What is being asked
Could you copy every entry exactly, dropping the pictures?

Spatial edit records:
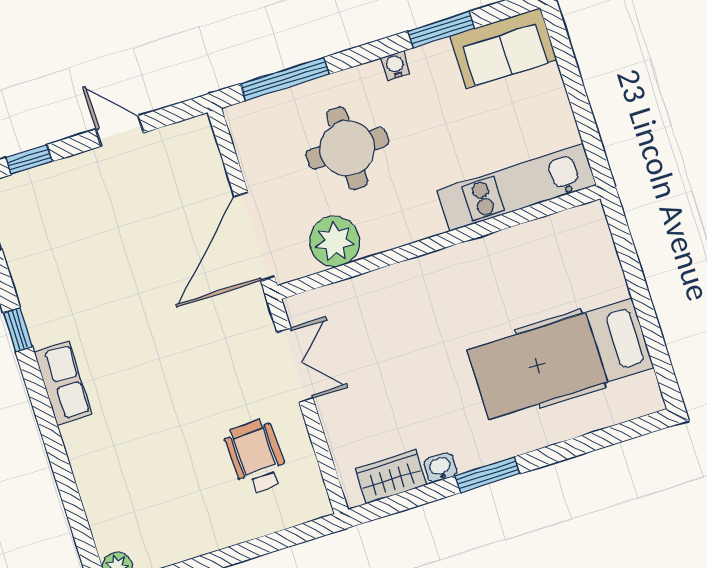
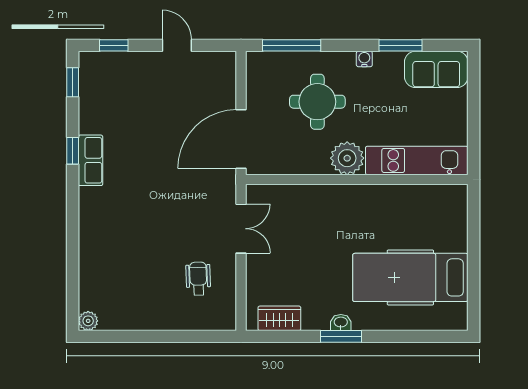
plant: (335, 241) -> (347, 158), moved
row of seats: (63, 383) -> (90, 160), moved
wheelchair: (256, 456) -> (198, 279), width x0.73, depth x0.73
washbasin: (440, 468) -> (341, 322), moved

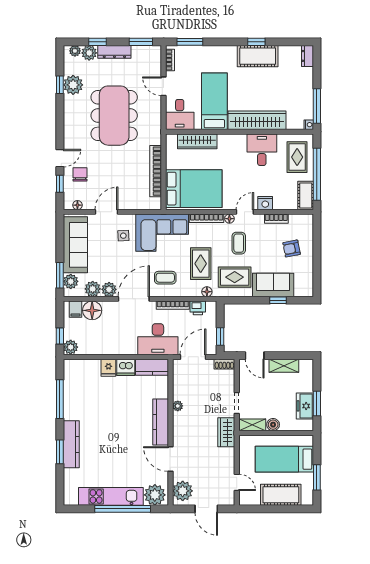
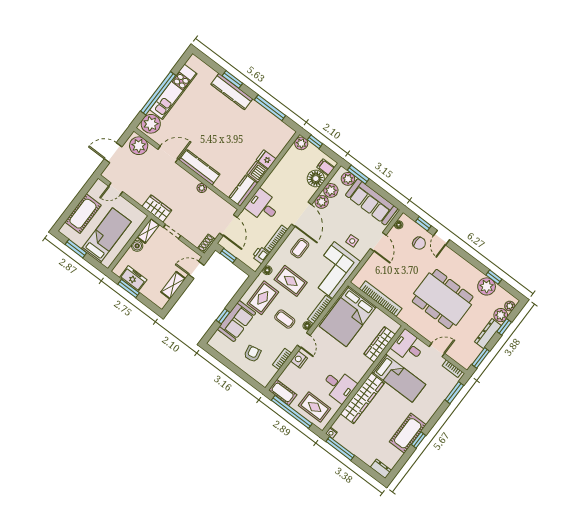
desk: (158, 339) -> (263, 206), width x0.73

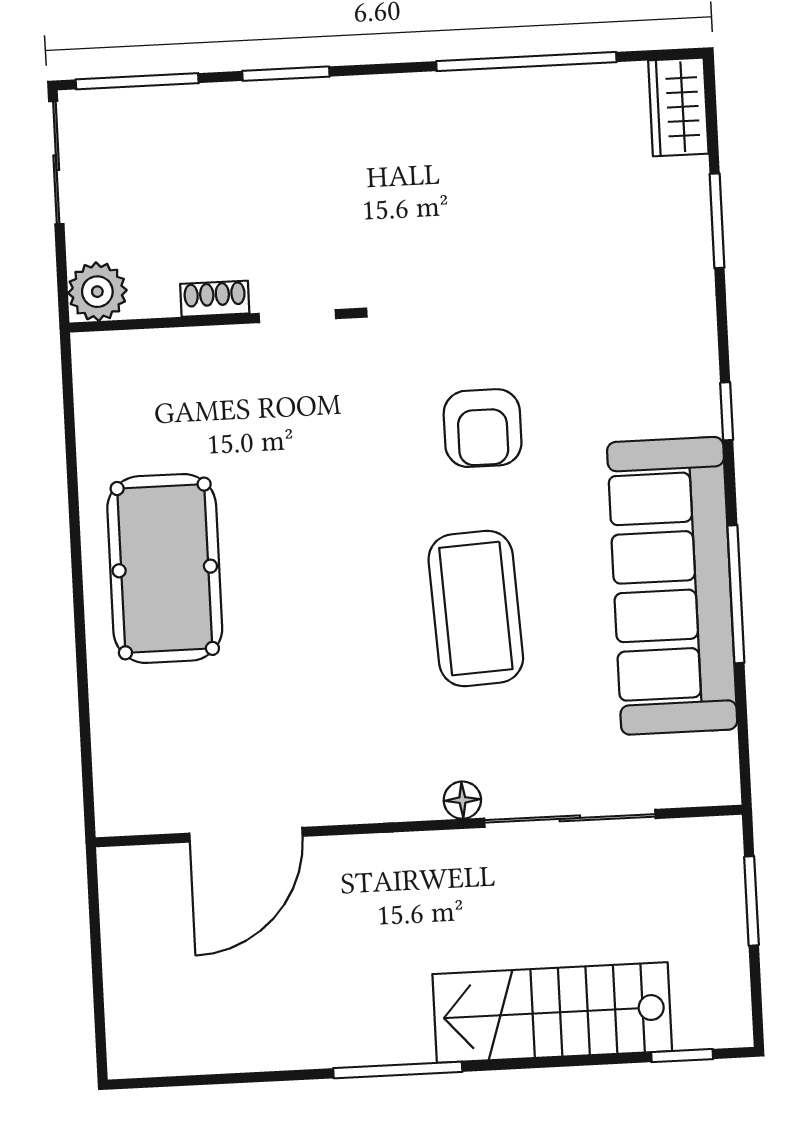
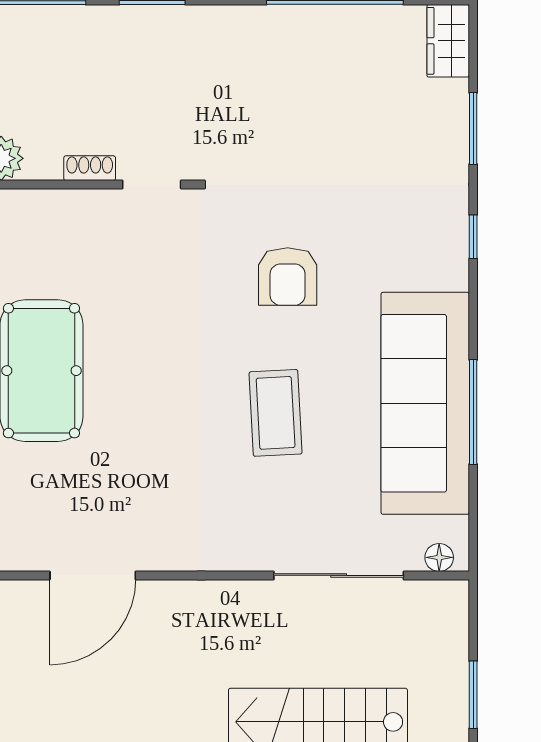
window: (727, 411) -> (473, 237), moved
coffee table: (476, 608) -> (276, 413), width x0.73, depth x0.76
floor lamp: (462, 800) -> (439, 557), moved
window: (751, 901) -> (473, 695), moved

Written solution
plant: (335, 241) -> (347, 158), moved
row of seats: (63, 383) -> (90, 160), moved
wheelchair: (256, 456) -> (198, 279), width x0.73, depth x0.73
washbasin: (440, 468) -> (341, 322), moved

desk: (158, 339) -> (263, 206), width x0.73

window: (727, 411) -> (473, 237), moved
coffee table: (476, 608) -> (276, 413), width x0.73, depth x0.76
floor lamp: (462, 800) -> (439, 557), moved
window: (751, 901) -> (473, 695), moved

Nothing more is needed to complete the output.